■ **Record extracts**:

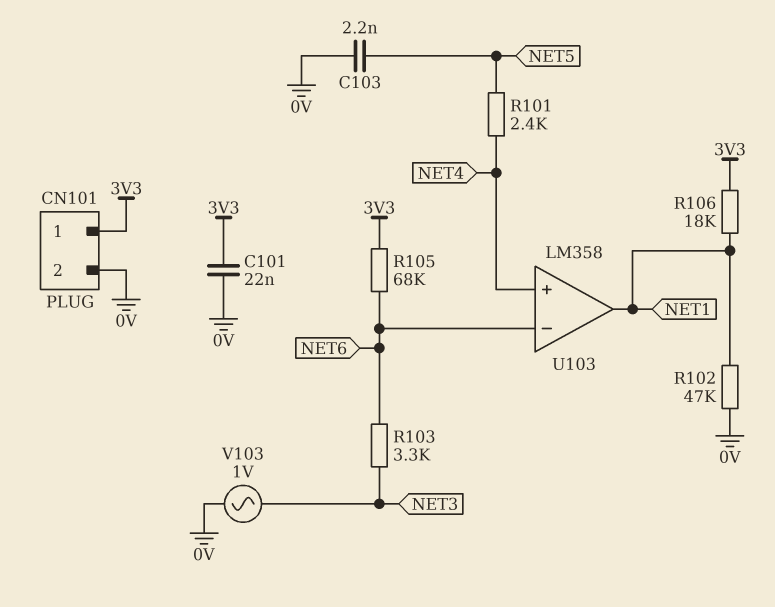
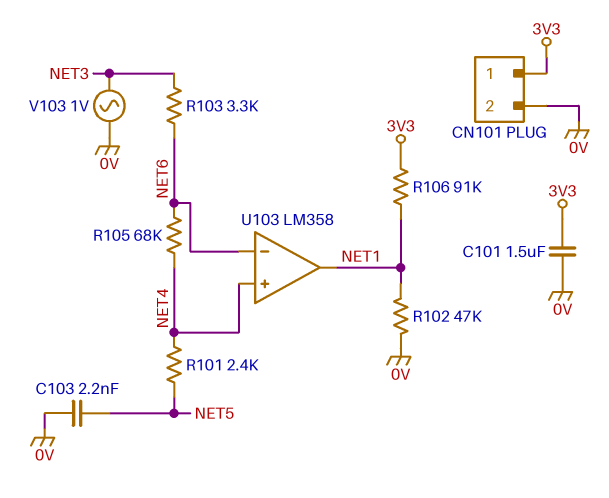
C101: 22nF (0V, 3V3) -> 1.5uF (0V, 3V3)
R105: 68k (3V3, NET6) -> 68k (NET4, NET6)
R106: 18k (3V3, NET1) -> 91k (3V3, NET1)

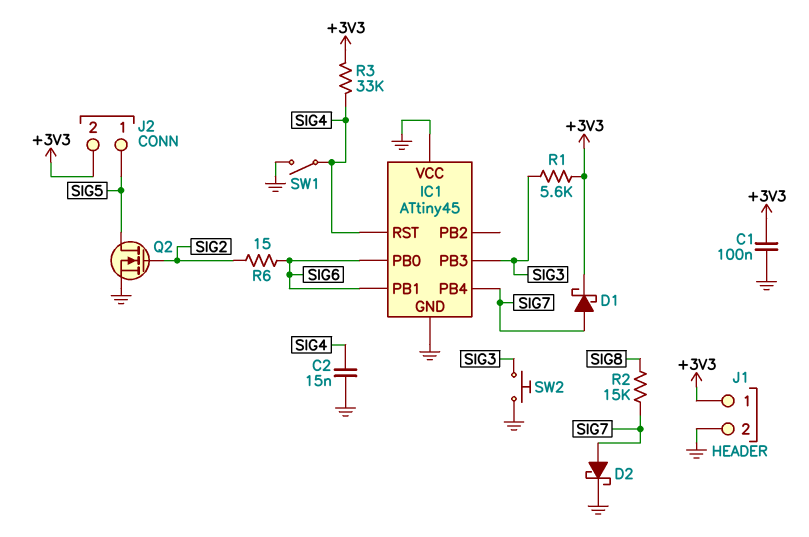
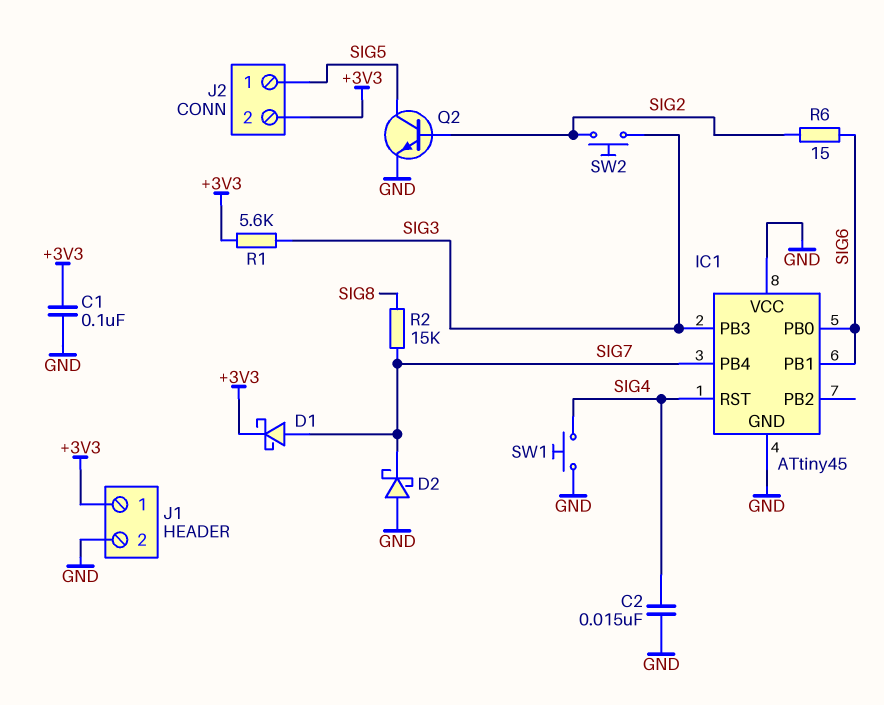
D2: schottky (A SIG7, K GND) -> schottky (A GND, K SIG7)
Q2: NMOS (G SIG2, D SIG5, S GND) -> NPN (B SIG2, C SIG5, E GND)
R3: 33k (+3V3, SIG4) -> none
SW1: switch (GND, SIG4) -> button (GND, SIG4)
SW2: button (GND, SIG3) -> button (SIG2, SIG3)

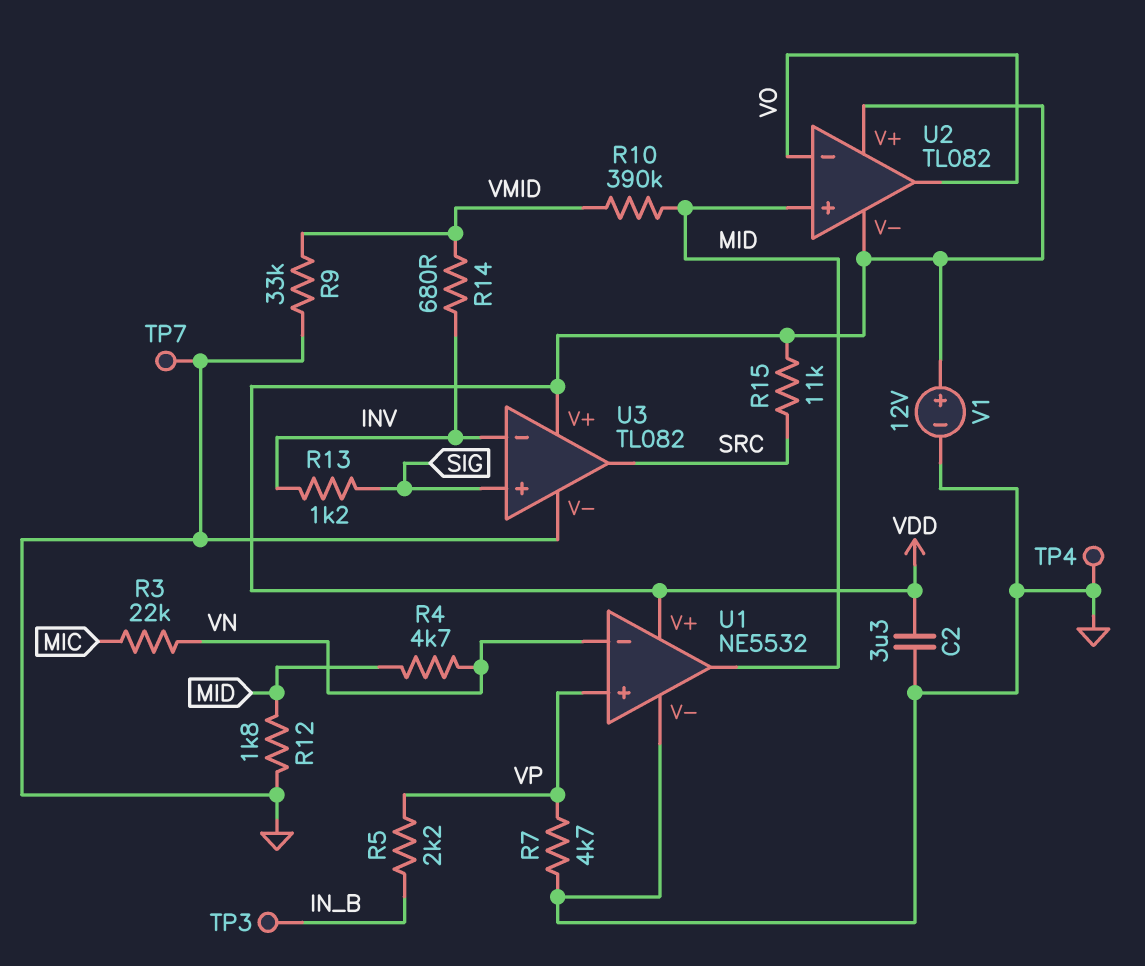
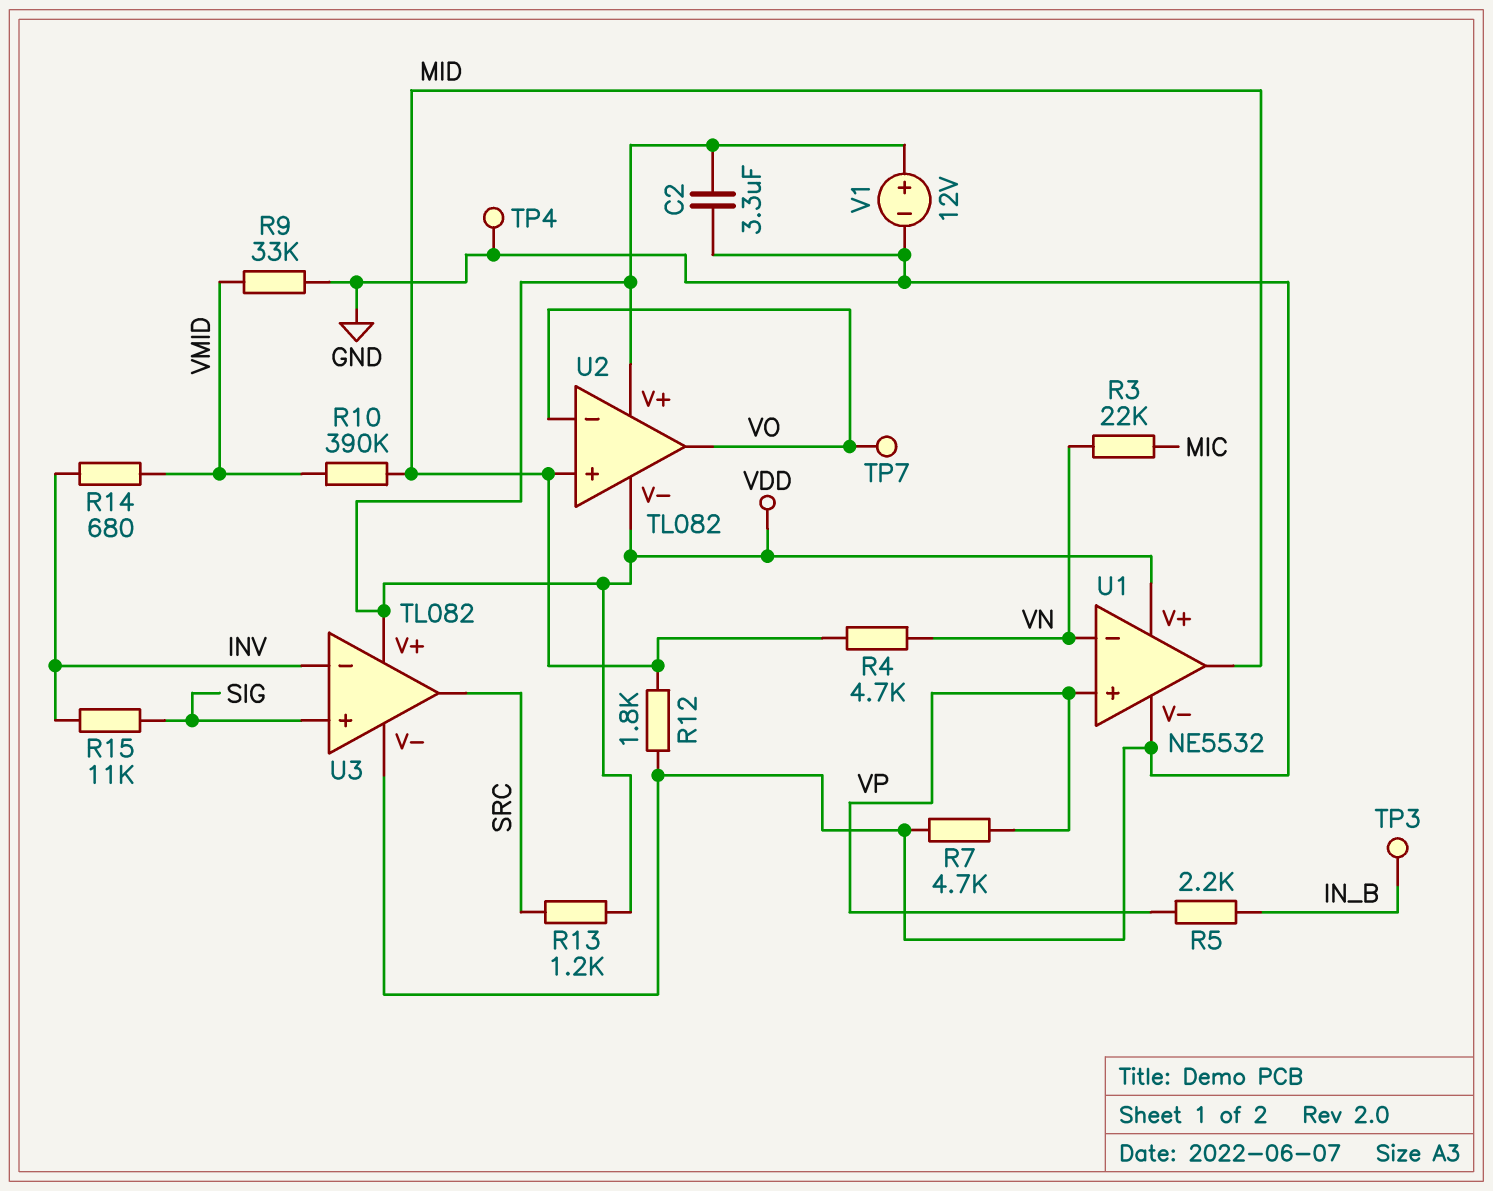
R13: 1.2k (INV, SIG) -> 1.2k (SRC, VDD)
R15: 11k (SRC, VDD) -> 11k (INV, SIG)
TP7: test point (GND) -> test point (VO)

■ **What this task involves**: From the first line to the last, repeat the records above exactly, leaving out the pictures.

■ **Answer space**:
C101: 22nF (0V, 3V3) -> 1.5uF (0V, 3V3)
R105: 68k (3V3, NET6) -> 68k (NET4, NET6)
R106: 18k (3V3, NET1) -> 91k (3V3, NET1)

D2: schottky (A SIG7, K GND) -> schottky (A GND, K SIG7)
Q2: NMOS (G SIG2, D SIG5, S GND) -> NPN (B SIG2, C SIG5, E GND)
R3: 33k (+3V3, SIG4) -> none
SW1: switch (GND, SIG4) -> button (GND, SIG4)
SW2: button (GND, SIG3) -> button (SIG2, SIG3)

R13: 1.2k (INV, SIG) -> 1.2k (SRC, VDD)
R15: 11k (SRC, VDD) -> 11k (INV, SIG)
TP7: test point (GND) -> test point (VO)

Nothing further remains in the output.